• **TASK INSTRUCTIONS**
Your copy of the entries must be exact, and it must not include the pictures.

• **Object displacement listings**
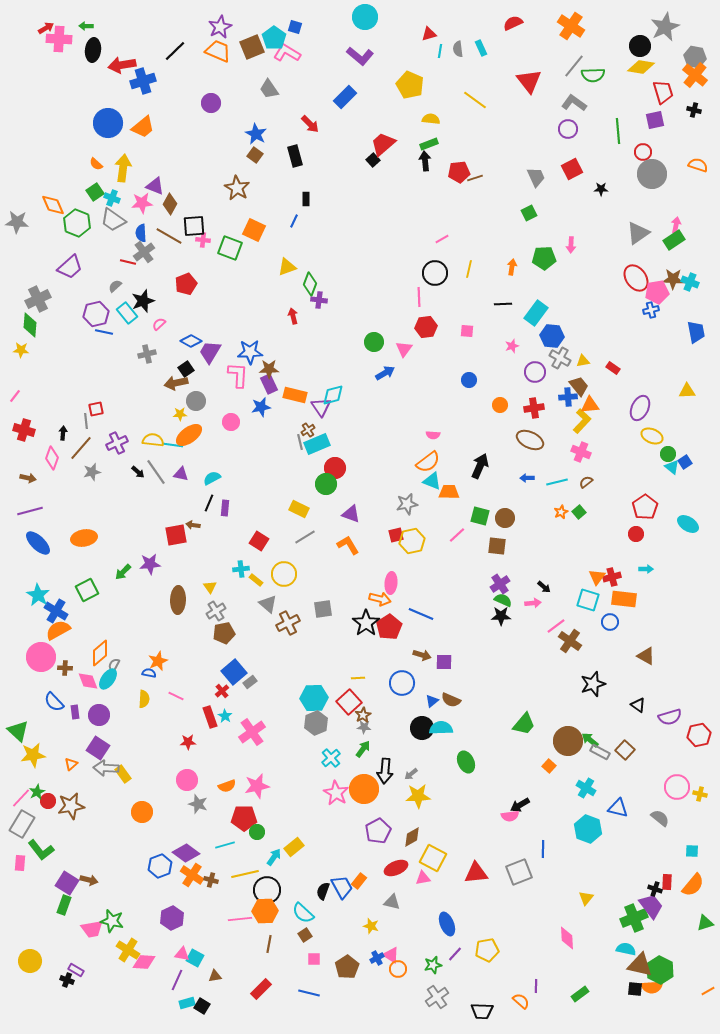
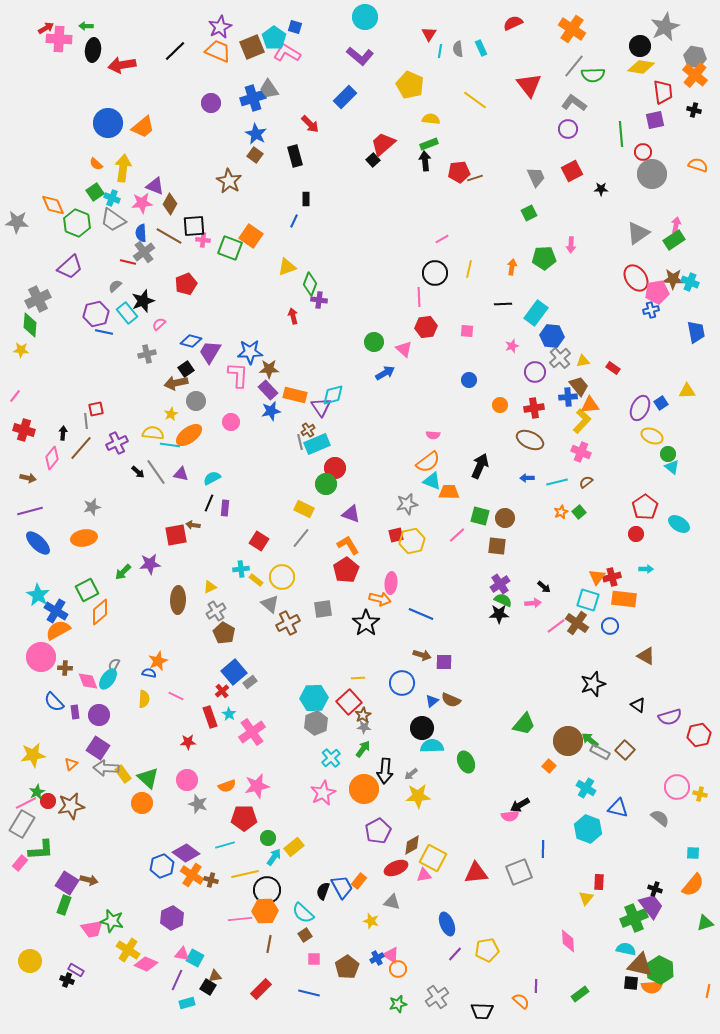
orange cross at (571, 26): moved 1 px right, 3 px down
red triangle at (429, 34): rotated 42 degrees counterclockwise
blue cross at (143, 81): moved 110 px right, 17 px down
red triangle at (529, 81): moved 4 px down
red trapezoid at (663, 92): rotated 10 degrees clockwise
green line at (618, 131): moved 3 px right, 3 px down
red square at (572, 169): moved 2 px down
brown star at (237, 188): moved 8 px left, 7 px up
orange square at (254, 230): moved 3 px left, 6 px down; rotated 10 degrees clockwise
blue diamond at (191, 341): rotated 15 degrees counterclockwise
pink triangle at (404, 349): rotated 24 degrees counterclockwise
gray cross at (560, 358): rotated 20 degrees clockwise
purple rectangle at (269, 384): moved 1 px left, 6 px down; rotated 18 degrees counterclockwise
blue star at (261, 407): moved 10 px right, 4 px down
yellow star at (180, 414): moved 9 px left; rotated 24 degrees counterclockwise
yellow semicircle at (153, 440): moved 7 px up
cyan line at (173, 445): moved 3 px left
pink diamond at (52, 458): rotated 20 degrees clockwise
blue square at (685, 462): moved 24 px left, 59 px up
gray star at (92, 472): moved 35 px down
yellow rectangle at (299, 509): moved 5 px right
cyan ellipse at (688, 524): moved 9 px left
gray line at (305, 537): moved 4 px left, 1 px down; rotated 20 degrees counterclockwise
yellow circle at (284, 574): moved 2 px left, 3 px down
yellow triangle at (210, 587): rotated 40 degrees clockwise
gray triangle at (268, 604): moved 2 px right
black star at (501, 616): moved 2 px left, 2 px up
blue circle at (610, 622): moved 4 px down
red pentagon at (389, 627): moved 43 px left, 57 px up
brown pentagon at (224, 633): rotated 30 degrees counterclockwise
brown cross at (570, 641): moved 7 px right, 18 px up
orange diamond at (100, 653): moved 41 px up
cyan star at (225, 716): moved 4 px right, 2 px up
cyan semicircle at (441, 728): moved 9 px left, 18 px down
green triangle at (18, 731): moved 130 px right, 47 px down
pink star at (336, 793): moved 13 px left; rotated 15 degrees clockwise
pink line at (21, 798): moved 5 px right, 5 px down; rotated 20 degrees clockwise
orange circle at (142, 812): moved 9 px up
green circle at (257, 832): moved 11 px right, 6 px down
brown diamond at (412, 837): moved 8 px down
green L-shape at (41, 850): rotated 56 degrees counterclockwise
cyan square at (692, 851): moved 1 px right, 2 px down
pink rectangle at (20, 863): rotated 35 degrees clockwise
blue hexagon at (160, 866): moved 2 px right
pink triangle at (423, 878): moved 1 px right, 3 px up
red rectangle at (667, 882): moved 68 px left
yellow star at (371, 926): moved 5 px up
pink diamond at (567, 938): moved 1 px right, 3 px down
pink diamond at (144, 962): moved 2 px right, 2 px down; rotated 20 degrees clockwise
green star at (433, 965): moved 35 px left, 39 px down
black square at (635, 989): moved 4 px left, 6 px up
orange line at (708, 991): rotated 48 degrees counterclockwise
black square at (202, 1006): moved 6 px right, 19 px up
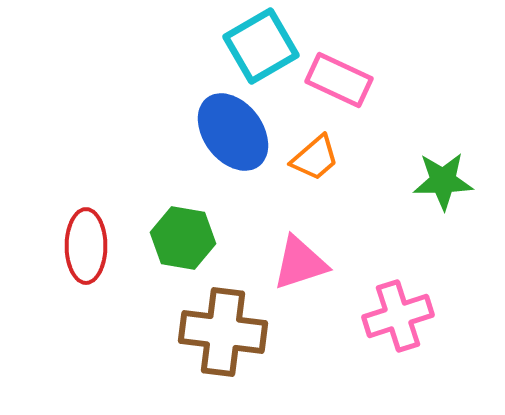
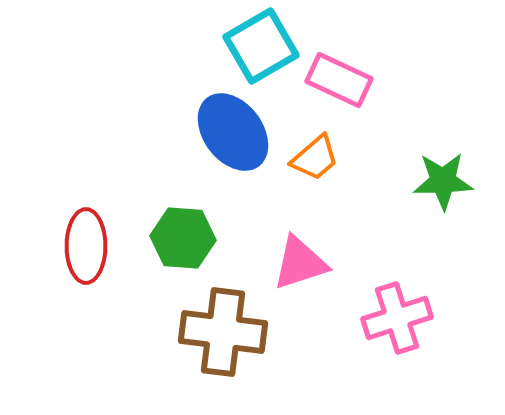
green hexagon: rotated 6 degrees counterclockwise
pink cross: moved 1 px left, 2 px down
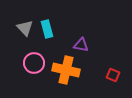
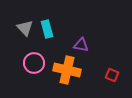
orange cross: moved 1 px right
red square: moved 1 px left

• **SOLUTION TO THIS EXERCISE**
orange cross at (571, 26): moved 1 px right, 3 px down
red triangle at (429, 34): rotated 42 degrees counterclockwise
blue cross at (143, 81): moved 110 px right, 17 px down
red triangle at (529, 81): moved 4 px down
red trapezoid at (663, 92): rotated 10 degrees clockwise
green line at (618, 131): moved 3 px right, 3 px down
red square at (572, 169): moved 2 px down
brown star at (237, 188): moved 8 px left, 7 px up
orange square at (254, 230): moved 3 px left, 6 px down; rotated 10 degrees clockwise
blue diamond at (191, 341): rotated 15 degrees counterclockwise
pink triangle at (404, 349): rotated 24 degrees counterclockwise
gray cross at (560, 358): rotated 20 degrees clockwise
purple rectangle at (269, 384): moved 1 px left, 6 px down; rotated 18 degrees counterclockwise
blue star at (261, 407): moved 10 px right, 4 px down
yellow star at (180, 414): moved 9 px left; rotated 24 degrees counterclockwise
yellow semicircle at (153, 440): moved 7 px up
cyan line at (173, 445): moved 3 px left
pink diamond at (52, 458): rotated 20 degrees clockwise
blue square at (685, 462): moved 24 px left, 59 px up
gray star at (92, 472): moved 35 px down
yellow rectangle at (299, 509): moved 5 px right
cyan ellipse at (688, 524): moved 9 px left
gray line at (305, 537): moved 4 px left, 1 px down; rotated 20 degrees counterclockwise
yellow circle at (284, 574): moved 2 px left, 3 px down
yellow triangle at (210, 587): rotated 40 degrees clockwise
gray triangle at (268, 604): moved 2 px right
black star at (501, 616): moved 2 px left, 2 px up
blue circle at (610, 622): moved 4 px down
red pentagon at (389, 627): moved 43 px left, 57 px up
brown pentagon at (224, 633): rotated 30 degrees counterclockwise
brown cross at (570, 641): moved 7 px right, 18 px up
orange diamond at (100, 653): moved 41 px up
cyan star at (225, 716): moved 4 px right, 2 px up
cyan semicircle at (441, 728): moved 9 px left, 18 px down
green triangle at (18, 731): moved 130 px right, 47 px down
pink star at (336, 793): moved 13 px left; rotated 15 degrees clockwise
pink line at (21, 798): moved 5 px right, 5 px down; rotated 20 degrees clockwise
orange circle at (142, 812): moved 9 px up
green circle at (257, 832): moved 11 px right, 6 px down
brown diamond at (412, 837): moved 8 px down
green L-shape at (41, 850): rotated 56 degrees counterclockwise
cyan square at (692, 851): moved 1 px right, 2 px down
pink rectangle at (20, 863): rotated 35 degrees clockwise
blue hexagon at (160, 866): moved 2 px right
pink triangle at (423, 878): moved 1 px right, 3 px up
red rectangle at (667, 882): moved 68 px left
yellow star at (371, 926): moved 5 px up
pink diamond at (567, 938): moved 1 px right, 3 px down
pink diamond at (144, 962): moved 2 px right, 2 px down; rotated 20 degrees clockwise
green star at (433, 965): moved 35 px left, 39 px down
black square at (635, 989): moved 4 px left, 6 px up
orange line at (708, 991): rotated 48 degrees counterclockwise
black square at (202, 1006): moved 6 px right, 19 px up
green hexagon: rotated 6 degrees counterclockwise
pink cross: moved 1 px left, 2 px down
orange cross: moved 1 px right
red square: moved 1 px left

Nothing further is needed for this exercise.